* _Your assignment_: An exact copy of every record, without the pictures, is what should come back.

(Change detection outputs)
- - - -

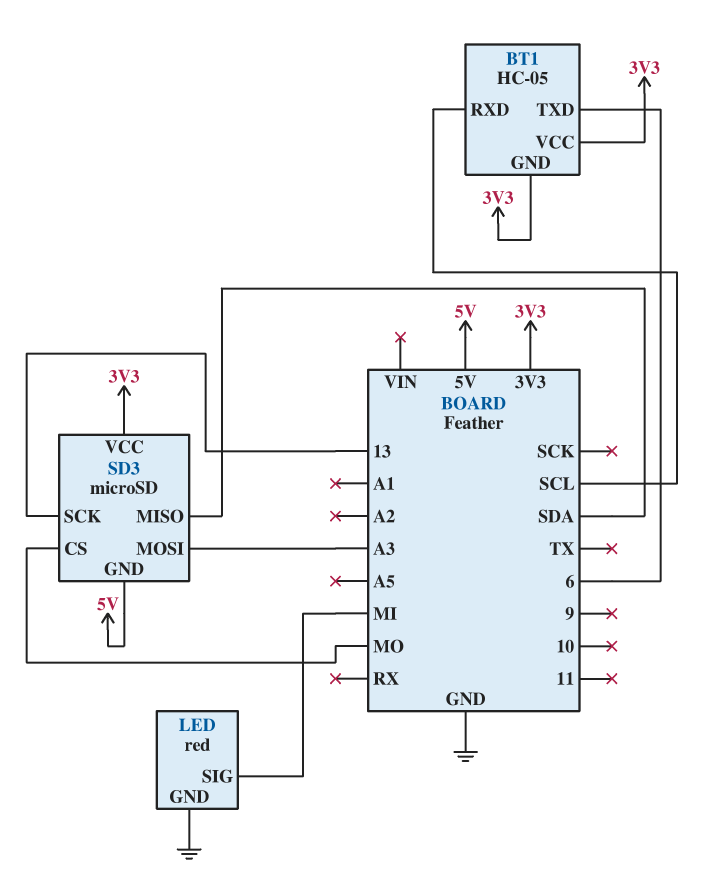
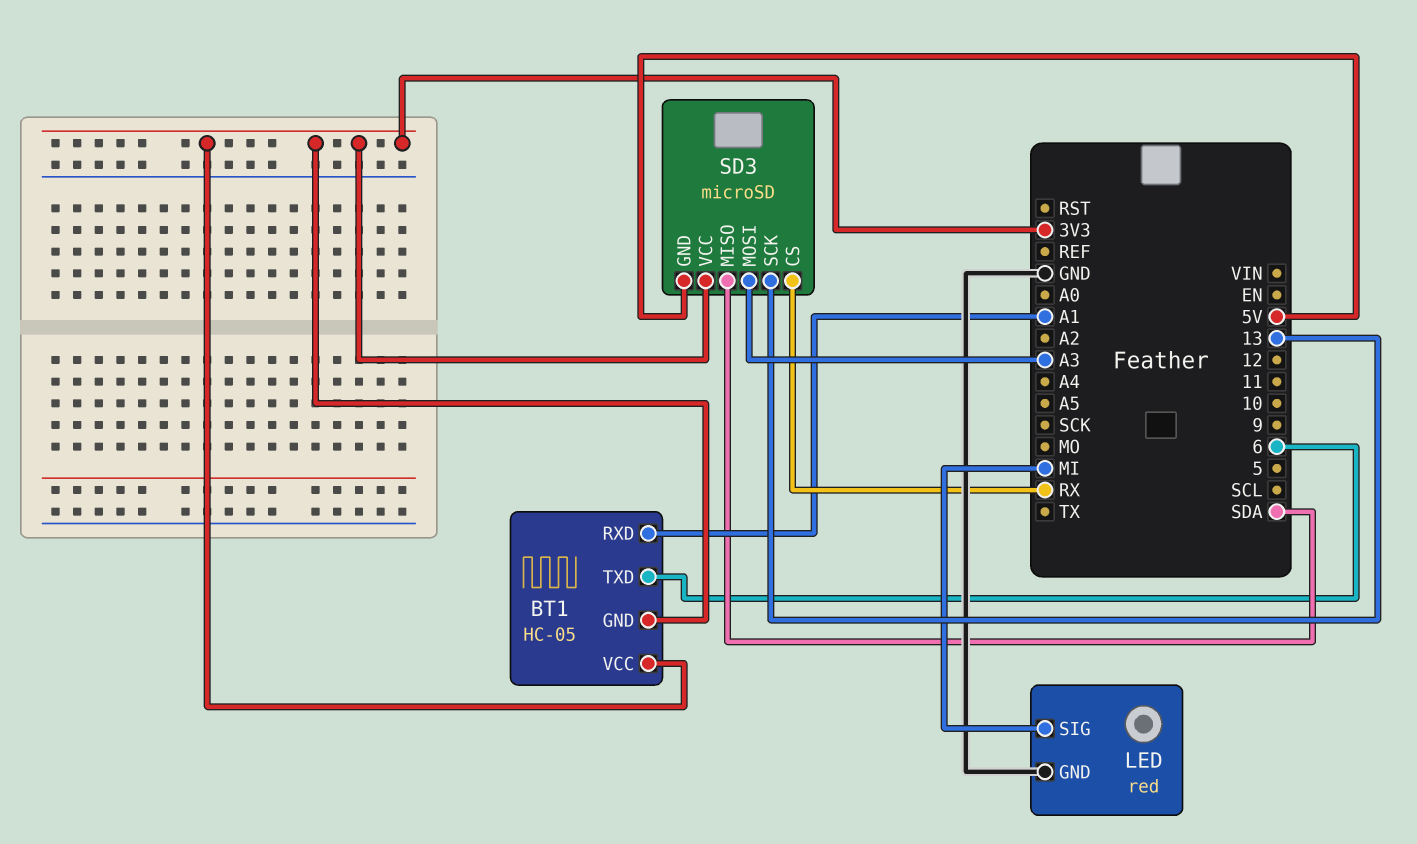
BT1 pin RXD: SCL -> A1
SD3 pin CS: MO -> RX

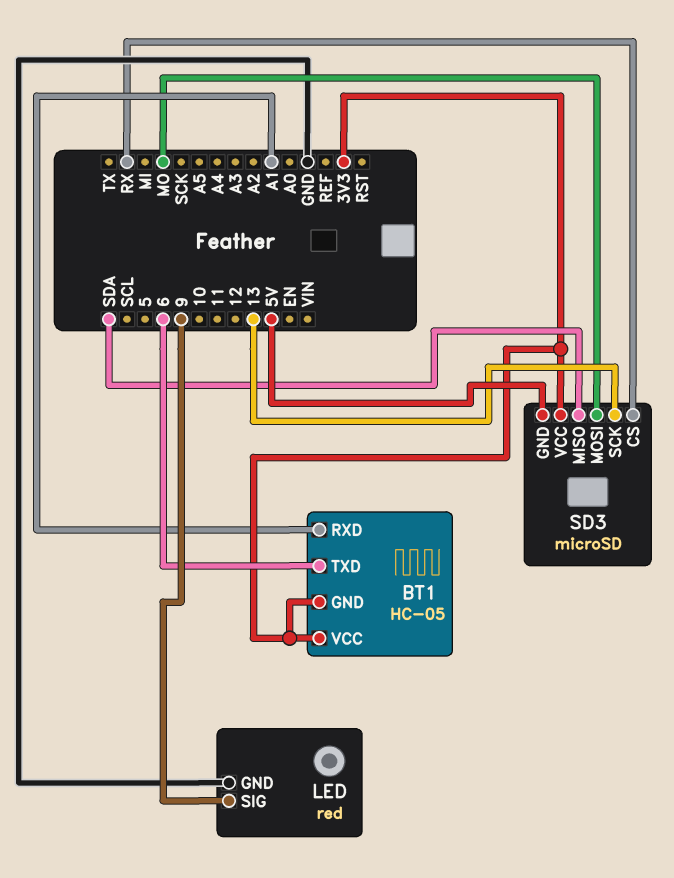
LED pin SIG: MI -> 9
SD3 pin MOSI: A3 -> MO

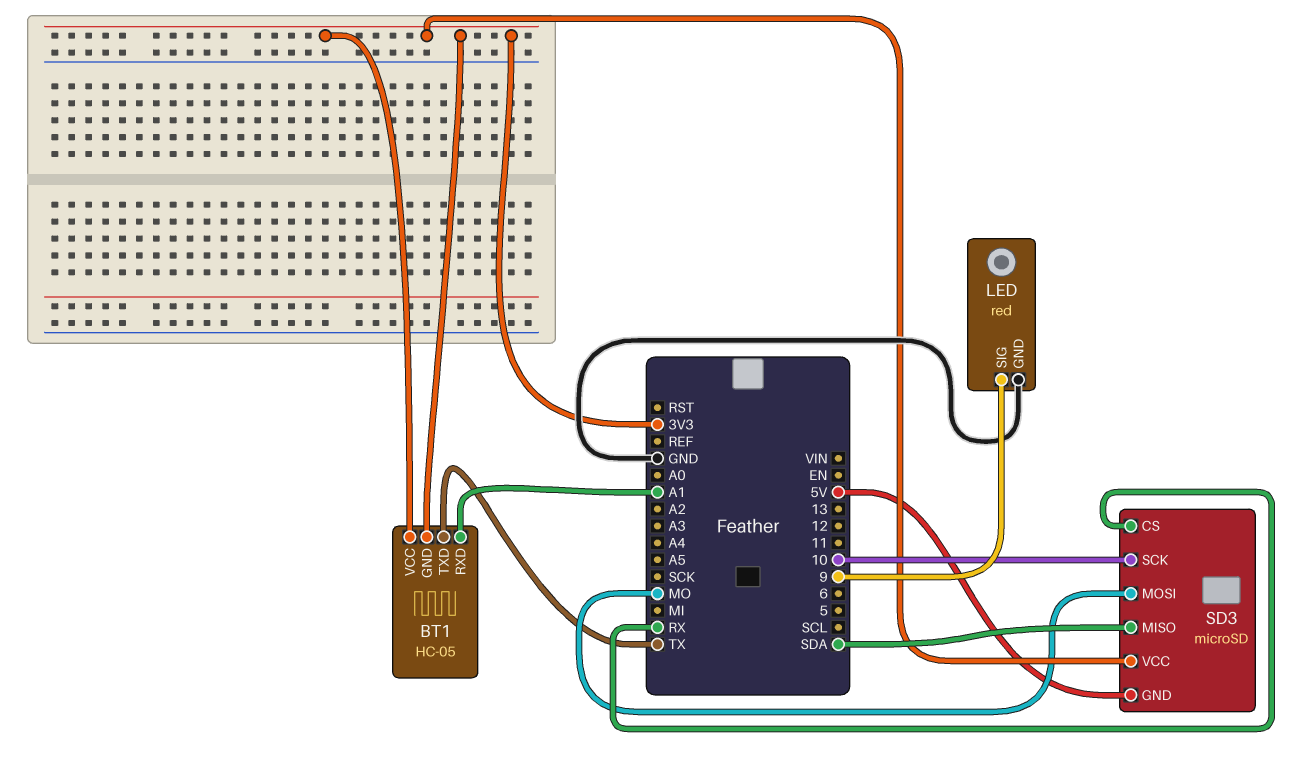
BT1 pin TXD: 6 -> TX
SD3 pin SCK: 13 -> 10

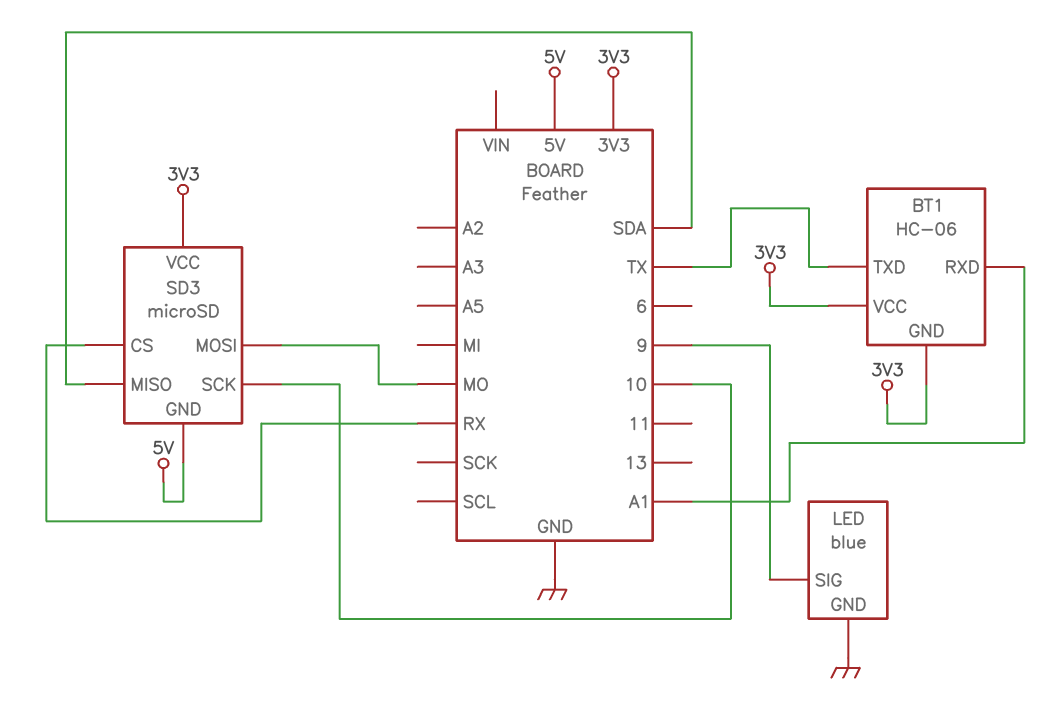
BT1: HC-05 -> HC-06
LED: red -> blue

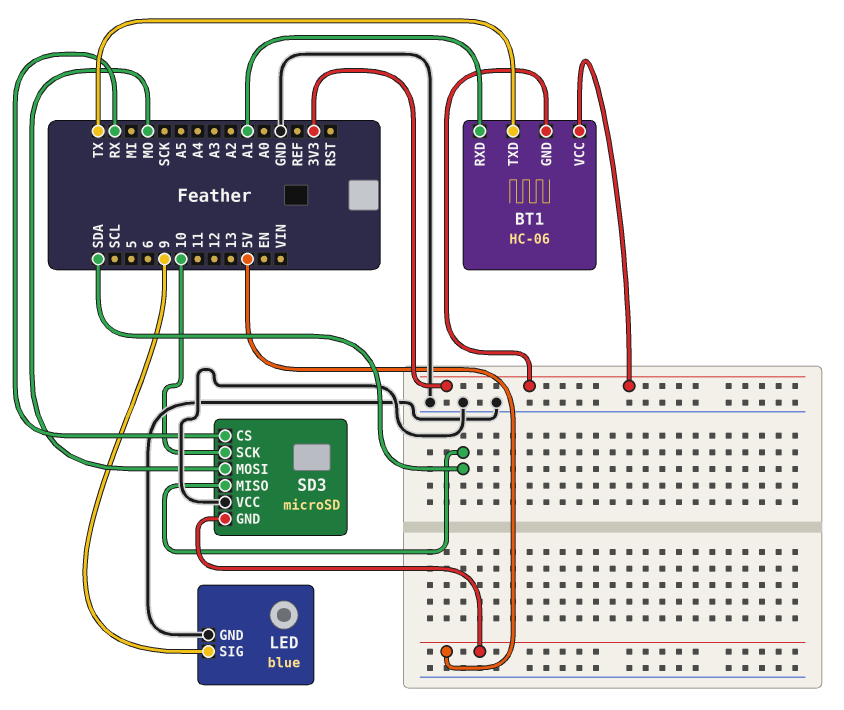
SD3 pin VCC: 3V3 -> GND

- - - -

* _Written solution_:
BT1 pin RXD: SCL -> A1
SD3 pin CS: MO -> RX

LED pin SIG: MI -> 9
SD3 pin MOSI: A3 -> MO

BT1 pin TXD: 6 -> TX
SD3 pin SCK: 13 -> 10

BT1: HC-05 -> HC-06
LED: red -> blue

SD3 pin VCC: 3V3 -> GND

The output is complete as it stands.